◆ What this task involves ◆
An exact copy of every record below is needed, with the pictures left out.

[Saved entries]
--- START ---
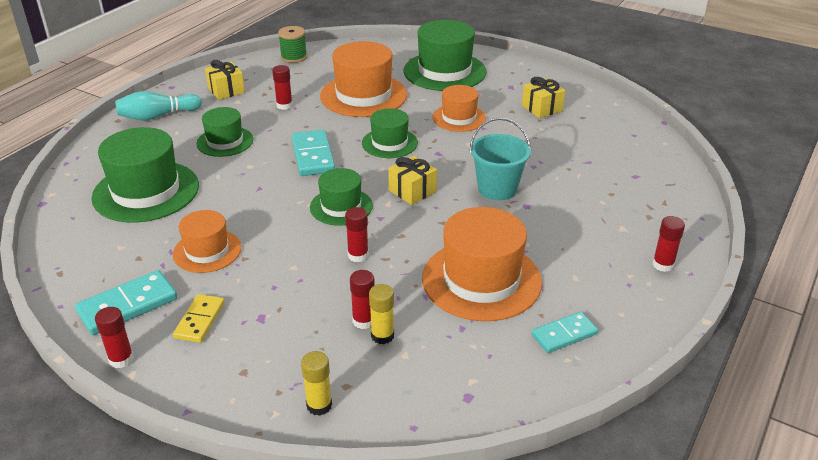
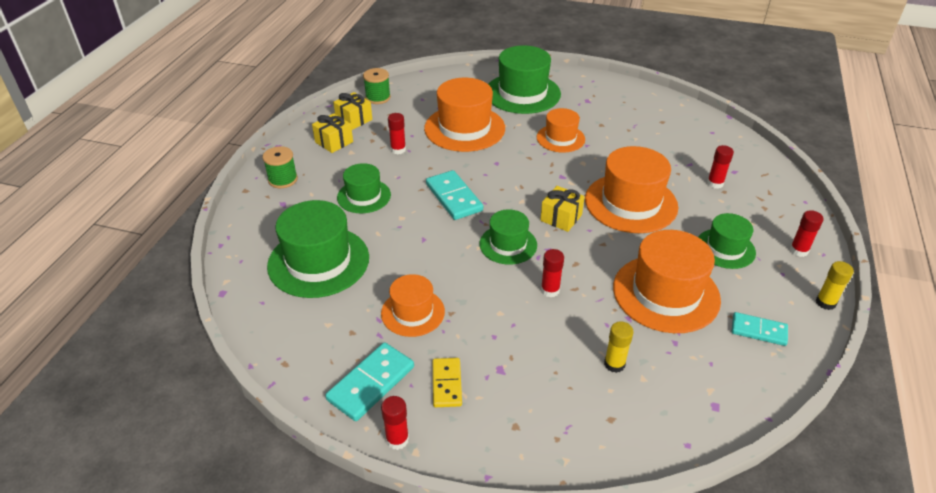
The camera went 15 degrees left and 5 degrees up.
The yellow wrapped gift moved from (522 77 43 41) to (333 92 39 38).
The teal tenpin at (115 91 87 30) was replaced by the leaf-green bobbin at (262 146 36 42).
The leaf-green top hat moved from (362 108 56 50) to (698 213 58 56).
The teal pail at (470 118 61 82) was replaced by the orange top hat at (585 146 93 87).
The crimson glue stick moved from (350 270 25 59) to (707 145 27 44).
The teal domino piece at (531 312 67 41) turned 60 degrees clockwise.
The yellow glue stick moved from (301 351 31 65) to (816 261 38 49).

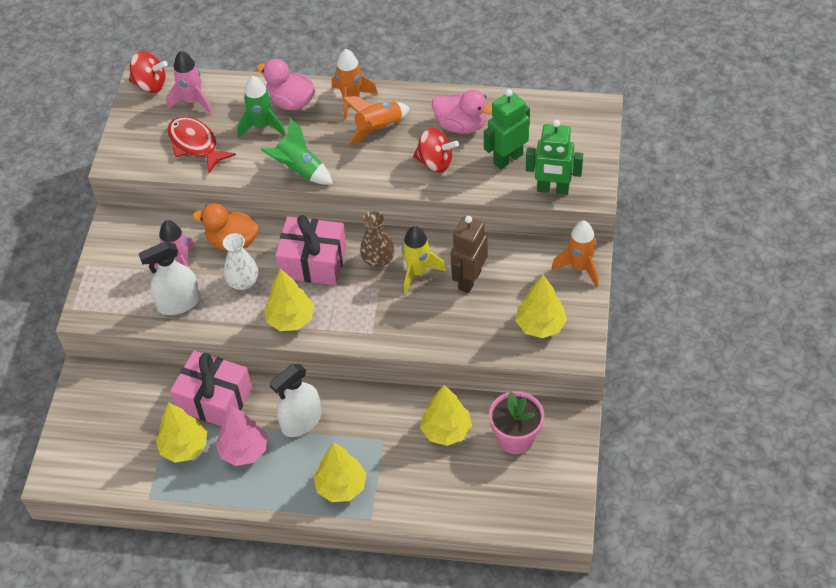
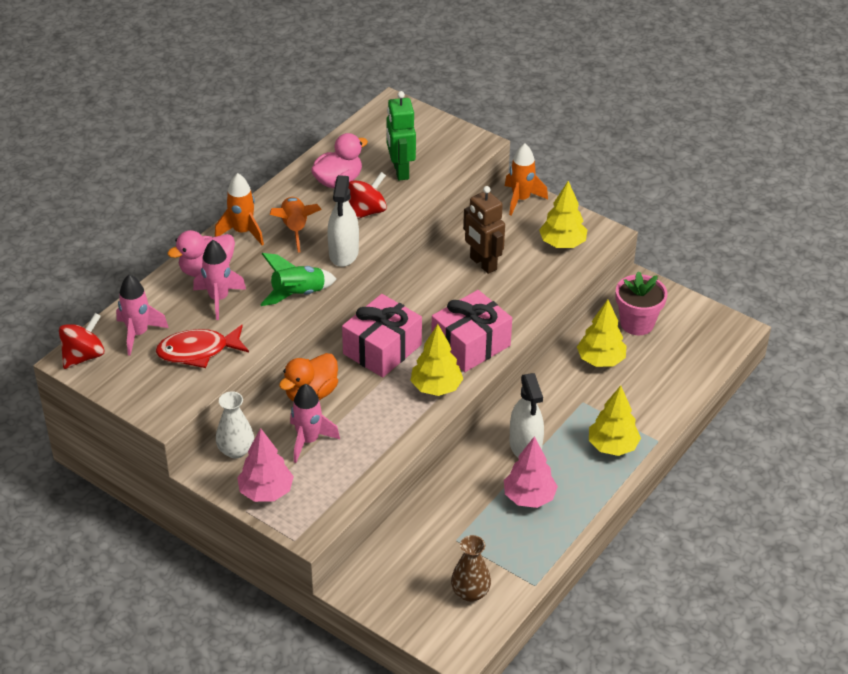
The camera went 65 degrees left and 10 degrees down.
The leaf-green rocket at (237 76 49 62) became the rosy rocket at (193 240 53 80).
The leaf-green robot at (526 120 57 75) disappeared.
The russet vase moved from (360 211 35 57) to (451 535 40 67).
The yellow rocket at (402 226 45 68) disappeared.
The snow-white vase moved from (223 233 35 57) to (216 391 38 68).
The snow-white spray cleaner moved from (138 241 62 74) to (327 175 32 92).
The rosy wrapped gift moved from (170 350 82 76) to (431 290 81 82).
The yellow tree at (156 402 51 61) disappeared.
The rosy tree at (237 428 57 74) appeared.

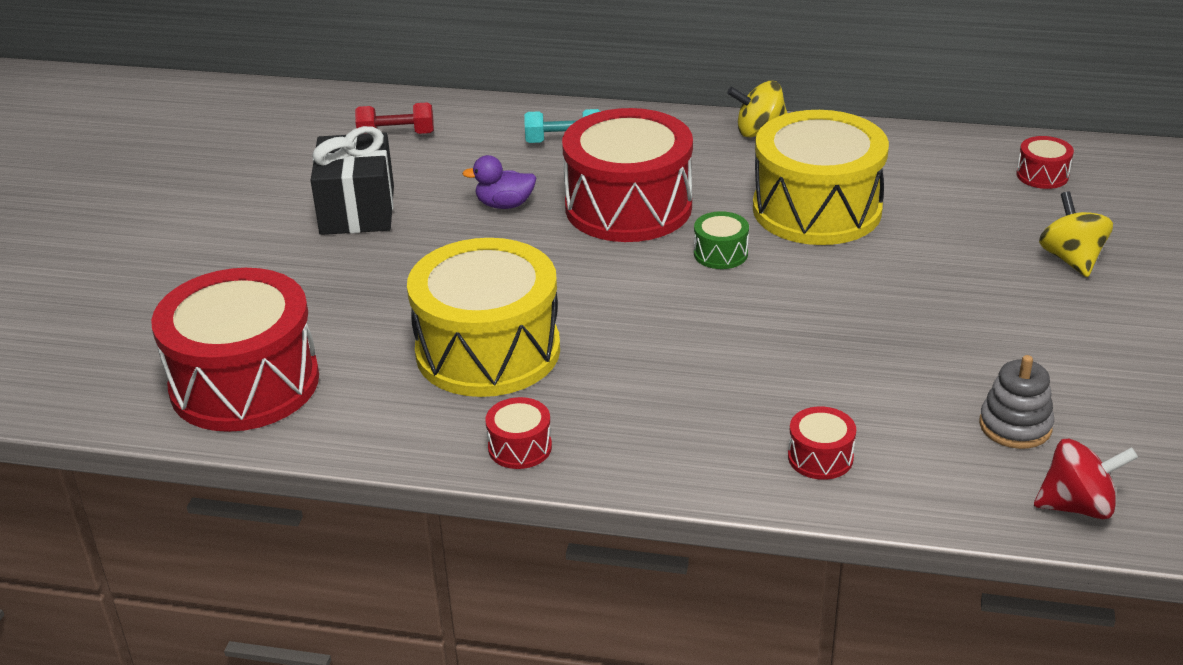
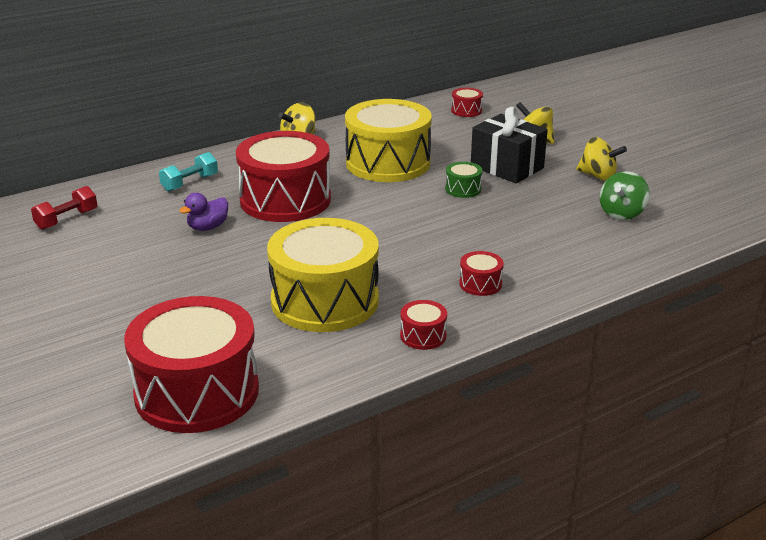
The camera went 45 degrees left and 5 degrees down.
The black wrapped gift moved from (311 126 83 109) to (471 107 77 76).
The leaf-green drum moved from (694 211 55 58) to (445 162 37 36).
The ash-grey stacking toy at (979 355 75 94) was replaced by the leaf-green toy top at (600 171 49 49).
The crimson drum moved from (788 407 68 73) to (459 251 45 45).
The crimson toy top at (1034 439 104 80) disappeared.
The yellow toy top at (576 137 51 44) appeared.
--- END ---
◆ Answer area ◆
The camera went 15 degrees left and 5 degrees up.
The yellow wrapped gift moved from (522 77 43 41) to (333 92 39 38).
The teal tenpin at (115 91 87 30) was replaced by the leaf-green bobbin at (262 146 36 42).
The leaf-green top hat moved from (362 108 56 50) to (698 213 58 56).
The teal pail at (470 118 61 82) was replaced by the orange top hat at (585 146 93 87).
The crimson glue stick moved from (350 270 25 59) to (707 145 27 44).
The teal domino piece at (531 312 67 41) turned 60 degrees clockwise.
The yellow glue stick moved from (301 351 31 65) to (816 261 38 49).

The camera went 65 degrees left and 10 degrees down.
The leaf-green rocket at (237 76 49 62) became the rosy rocket at (193 240 53 80).
The leaf-green robot at (526 120 57 75) disappeared.
The russet vase moved from (360 211 35 57) to (451 535 40 67).
The yellow rocket at (402 226 45 68) disappeared.
The snow-white vase moved from (223 233 35 57) to (216 391 38 68).
The snow-white spray cleaner moved from (138 241 62 74) to (327 175 32 92).
The rosy wrapped gift moved from (170 350 82 76) to (431 290 81 82).
The yellow tree at (156 402 51 61) disappeared.
The rosy tree at (237 428 57 74) appeared.

The camera went 45 degrees left and 5 degrees down.
The black wrapped gift moved from (311 126 83 109) to (471 107 77 76).
The leaf-green drum moved from (694 211 55 58) to (445 162 37 36).
The ash-grey stacking toy at (979 355 75 94) was replaced by the leaf-green toy top at (600 171 49 49).
The crimson drum moved from (788 407 68 73) to (459 251 45 45).
The crimson toy top at (1034 439 104 80) disappeared.
The yellow toy top at (576 137 51 44) appeared.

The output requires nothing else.